--- RECORD SET Enclosed Below ---

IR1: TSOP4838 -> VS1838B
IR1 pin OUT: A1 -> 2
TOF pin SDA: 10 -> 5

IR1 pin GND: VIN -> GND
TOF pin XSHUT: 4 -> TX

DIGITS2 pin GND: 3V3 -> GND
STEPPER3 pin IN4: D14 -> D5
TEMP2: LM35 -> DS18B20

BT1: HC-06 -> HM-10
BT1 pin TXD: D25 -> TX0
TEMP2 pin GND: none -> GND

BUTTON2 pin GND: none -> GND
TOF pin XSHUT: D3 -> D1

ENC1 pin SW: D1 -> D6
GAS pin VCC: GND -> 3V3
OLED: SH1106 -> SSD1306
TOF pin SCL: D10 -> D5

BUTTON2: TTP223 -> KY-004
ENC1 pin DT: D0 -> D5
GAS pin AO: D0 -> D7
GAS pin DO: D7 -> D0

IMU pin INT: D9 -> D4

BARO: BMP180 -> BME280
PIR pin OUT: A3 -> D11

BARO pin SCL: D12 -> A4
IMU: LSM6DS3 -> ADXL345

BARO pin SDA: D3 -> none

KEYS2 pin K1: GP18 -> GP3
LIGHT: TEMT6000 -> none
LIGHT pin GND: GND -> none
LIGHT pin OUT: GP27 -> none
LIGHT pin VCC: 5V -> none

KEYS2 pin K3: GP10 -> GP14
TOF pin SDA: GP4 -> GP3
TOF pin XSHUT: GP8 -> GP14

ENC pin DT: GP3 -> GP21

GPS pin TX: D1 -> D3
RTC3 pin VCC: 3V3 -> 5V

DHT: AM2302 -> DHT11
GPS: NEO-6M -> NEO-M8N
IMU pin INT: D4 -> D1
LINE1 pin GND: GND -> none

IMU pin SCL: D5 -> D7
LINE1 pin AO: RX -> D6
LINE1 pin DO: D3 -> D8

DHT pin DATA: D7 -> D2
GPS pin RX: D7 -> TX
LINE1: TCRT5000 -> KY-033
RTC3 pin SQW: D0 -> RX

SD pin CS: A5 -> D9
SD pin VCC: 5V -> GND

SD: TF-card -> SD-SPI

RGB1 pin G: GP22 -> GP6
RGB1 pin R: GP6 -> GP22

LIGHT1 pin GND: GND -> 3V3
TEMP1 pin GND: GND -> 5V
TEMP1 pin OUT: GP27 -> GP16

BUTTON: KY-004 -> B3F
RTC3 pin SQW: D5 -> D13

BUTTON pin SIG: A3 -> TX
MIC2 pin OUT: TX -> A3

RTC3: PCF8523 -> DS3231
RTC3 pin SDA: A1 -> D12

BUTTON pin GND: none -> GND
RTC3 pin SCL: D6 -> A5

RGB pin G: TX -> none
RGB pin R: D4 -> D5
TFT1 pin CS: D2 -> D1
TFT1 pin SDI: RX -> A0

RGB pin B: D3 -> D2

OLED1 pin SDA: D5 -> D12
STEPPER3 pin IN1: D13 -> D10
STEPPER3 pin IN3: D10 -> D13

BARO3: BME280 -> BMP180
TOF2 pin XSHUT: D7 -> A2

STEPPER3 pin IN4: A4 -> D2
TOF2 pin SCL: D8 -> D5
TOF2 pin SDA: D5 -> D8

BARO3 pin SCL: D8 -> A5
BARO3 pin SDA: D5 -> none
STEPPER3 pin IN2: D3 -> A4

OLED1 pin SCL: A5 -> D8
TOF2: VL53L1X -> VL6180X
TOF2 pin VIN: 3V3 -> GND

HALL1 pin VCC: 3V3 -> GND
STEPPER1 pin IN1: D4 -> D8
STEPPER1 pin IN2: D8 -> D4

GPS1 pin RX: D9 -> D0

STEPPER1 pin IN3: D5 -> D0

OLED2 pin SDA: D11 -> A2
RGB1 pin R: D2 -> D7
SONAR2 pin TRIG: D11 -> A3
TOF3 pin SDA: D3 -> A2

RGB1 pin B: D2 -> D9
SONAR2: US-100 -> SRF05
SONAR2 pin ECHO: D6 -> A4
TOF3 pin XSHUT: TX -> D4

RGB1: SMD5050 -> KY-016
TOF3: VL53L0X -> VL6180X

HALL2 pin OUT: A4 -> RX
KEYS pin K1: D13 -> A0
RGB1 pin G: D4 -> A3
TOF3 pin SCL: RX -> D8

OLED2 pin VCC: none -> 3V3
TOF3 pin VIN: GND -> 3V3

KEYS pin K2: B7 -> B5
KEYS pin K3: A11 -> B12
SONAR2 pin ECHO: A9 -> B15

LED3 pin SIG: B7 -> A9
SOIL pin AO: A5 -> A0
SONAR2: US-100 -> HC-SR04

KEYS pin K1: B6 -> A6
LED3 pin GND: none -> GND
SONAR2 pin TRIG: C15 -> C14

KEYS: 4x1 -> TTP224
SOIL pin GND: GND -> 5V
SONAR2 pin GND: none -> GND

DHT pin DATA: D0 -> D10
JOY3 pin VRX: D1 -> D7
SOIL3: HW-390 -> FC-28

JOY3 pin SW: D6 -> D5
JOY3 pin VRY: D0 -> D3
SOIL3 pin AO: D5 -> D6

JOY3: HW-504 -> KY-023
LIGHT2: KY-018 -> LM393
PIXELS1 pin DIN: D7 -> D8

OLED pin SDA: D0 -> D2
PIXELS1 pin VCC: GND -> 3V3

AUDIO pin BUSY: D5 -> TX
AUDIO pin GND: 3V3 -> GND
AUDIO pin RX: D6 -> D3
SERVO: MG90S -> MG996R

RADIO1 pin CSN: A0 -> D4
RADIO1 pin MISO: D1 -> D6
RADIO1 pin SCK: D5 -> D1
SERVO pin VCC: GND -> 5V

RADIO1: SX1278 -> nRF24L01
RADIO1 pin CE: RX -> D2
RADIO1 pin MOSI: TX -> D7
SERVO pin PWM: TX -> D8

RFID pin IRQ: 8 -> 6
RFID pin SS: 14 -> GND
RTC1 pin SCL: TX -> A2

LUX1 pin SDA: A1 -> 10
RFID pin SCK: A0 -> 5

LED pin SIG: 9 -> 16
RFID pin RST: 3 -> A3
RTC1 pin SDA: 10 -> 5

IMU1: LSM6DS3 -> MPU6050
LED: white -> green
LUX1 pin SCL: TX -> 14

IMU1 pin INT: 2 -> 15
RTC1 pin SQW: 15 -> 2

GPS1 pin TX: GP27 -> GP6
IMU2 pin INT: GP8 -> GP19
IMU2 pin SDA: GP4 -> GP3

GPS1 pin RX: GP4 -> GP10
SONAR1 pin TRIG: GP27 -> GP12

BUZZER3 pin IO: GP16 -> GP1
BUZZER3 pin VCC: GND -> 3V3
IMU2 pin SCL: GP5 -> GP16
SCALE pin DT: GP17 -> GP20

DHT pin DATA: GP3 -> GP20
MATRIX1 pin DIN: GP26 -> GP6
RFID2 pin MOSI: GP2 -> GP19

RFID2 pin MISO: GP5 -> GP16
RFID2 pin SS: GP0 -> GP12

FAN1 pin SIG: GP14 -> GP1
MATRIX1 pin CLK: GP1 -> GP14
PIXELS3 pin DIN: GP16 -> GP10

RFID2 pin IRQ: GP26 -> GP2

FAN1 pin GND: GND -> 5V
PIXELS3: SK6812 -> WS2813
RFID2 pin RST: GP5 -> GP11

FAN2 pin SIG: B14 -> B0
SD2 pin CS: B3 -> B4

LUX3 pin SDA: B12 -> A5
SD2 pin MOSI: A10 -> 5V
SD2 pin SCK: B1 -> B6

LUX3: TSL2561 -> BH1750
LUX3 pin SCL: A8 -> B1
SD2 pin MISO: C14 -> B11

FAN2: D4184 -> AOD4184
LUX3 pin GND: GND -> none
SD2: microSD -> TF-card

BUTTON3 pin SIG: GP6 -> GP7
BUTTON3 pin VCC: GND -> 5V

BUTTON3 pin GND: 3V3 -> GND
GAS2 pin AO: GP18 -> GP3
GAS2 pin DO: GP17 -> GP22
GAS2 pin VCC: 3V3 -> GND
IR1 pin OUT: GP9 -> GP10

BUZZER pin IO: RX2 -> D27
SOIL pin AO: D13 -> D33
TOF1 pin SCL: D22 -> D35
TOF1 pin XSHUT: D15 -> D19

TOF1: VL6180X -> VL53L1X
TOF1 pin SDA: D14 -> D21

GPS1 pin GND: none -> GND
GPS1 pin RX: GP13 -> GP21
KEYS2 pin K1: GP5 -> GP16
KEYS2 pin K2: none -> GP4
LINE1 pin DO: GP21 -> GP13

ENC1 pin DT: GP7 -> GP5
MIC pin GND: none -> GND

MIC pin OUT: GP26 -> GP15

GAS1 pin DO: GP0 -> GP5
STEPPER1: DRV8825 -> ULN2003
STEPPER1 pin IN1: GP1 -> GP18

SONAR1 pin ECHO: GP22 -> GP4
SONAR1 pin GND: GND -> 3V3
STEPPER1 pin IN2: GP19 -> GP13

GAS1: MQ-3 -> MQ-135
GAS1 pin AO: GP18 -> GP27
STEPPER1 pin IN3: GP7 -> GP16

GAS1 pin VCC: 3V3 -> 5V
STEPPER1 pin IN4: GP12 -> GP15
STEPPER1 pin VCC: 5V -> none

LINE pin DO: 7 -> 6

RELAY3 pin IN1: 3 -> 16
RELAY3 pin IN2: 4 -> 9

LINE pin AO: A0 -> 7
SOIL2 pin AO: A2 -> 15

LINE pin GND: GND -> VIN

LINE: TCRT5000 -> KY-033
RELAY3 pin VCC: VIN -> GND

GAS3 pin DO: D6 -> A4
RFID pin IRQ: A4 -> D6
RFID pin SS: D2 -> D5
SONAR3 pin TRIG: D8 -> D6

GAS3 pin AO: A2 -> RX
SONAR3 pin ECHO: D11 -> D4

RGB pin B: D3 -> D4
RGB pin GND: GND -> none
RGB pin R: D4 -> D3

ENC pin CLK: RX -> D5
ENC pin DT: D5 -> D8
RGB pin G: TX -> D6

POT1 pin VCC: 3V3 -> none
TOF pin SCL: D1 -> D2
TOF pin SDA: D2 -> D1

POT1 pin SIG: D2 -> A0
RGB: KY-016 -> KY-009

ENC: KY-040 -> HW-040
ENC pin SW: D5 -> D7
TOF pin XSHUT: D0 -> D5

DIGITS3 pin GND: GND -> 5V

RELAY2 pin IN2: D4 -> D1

--- End of Enclosed RECORD SET ---

Take the entries above and return only the lines from the one with "RGB1: SMD5050 -> KY-016" to the one with "RFID pin SS: 14 -> GND", both included, unchanged.

RGB1: SMD5050 -> KY-016
TOF3: VL53L0X -> VL6180X

HALL2 pin OUT: A4 -> RX
KEYS pin K1: D13 -> A0
RGB1 pin G: D4 -> A3
TOF3 pin SCL: RX -> D8

OLED2 pin VCC: none -> 3V3
TOF3 pin VIN: GND -> 3V3

KEYS pin K2: B7 -> B5
KEYS pin K3: A11 -> B12
SONAR2 pin ECHO: A9 -> B15

LED3 pin SIG: B7 -> A9
SOIL pin AO: A5 -> A0
SONAR2: US-100 -> HC-SR04

KEYS pin K1: B6 -> A6
LED3 pin GND: none -> GND
SONAR2 pin TRIG: C15 -> C14

KEYS: 4x1 -> TTP224
SOIL pin GND: GND -> 5V
SONAR2 pin GND: none -> GND

DHT pin DATA: D0 -> D10
JOY3 pin VRX: D1 -> D7
SOIL3: HW-390 -> FC-28

JOY3 pin SW: D6 -> D5
JOY3 pin VRY: D0 -> D3
SOIL3 pin AO: D5 -> D6

JOY3: HW-504 -> KY-023
LIGHT2: KY-018 -> LM393
PIXELS1 pin DIN: D7 -> D8

OLED pin SDA: D0 -> D2
PIXELS1 pin VCC: GND -> 3V3

AUDIO pin BUSY: D5 -> TX
AUDIO pin GND: 3V3 -> GND
AUDIO pin RX: D6 -> D3
SERVO: MG90S -> MG996R

RADIO1 pin CSN: A0 -> D4
RADIO1 pin MISO: D1 -> D6
RADIO1 pin SCK: D5 -> D1
SERVO pin VCC: GND -> 5V

RADIO1: SX1278 -> nRF24L01
RADIO1 pin CE: RX -> D2
RADIO1 pin MOSI: TX -> D7
SERVO pin PWM: TX -> D8

RFID pin IRQ: 8 -> 6
RFID pin SS: 14 -> GND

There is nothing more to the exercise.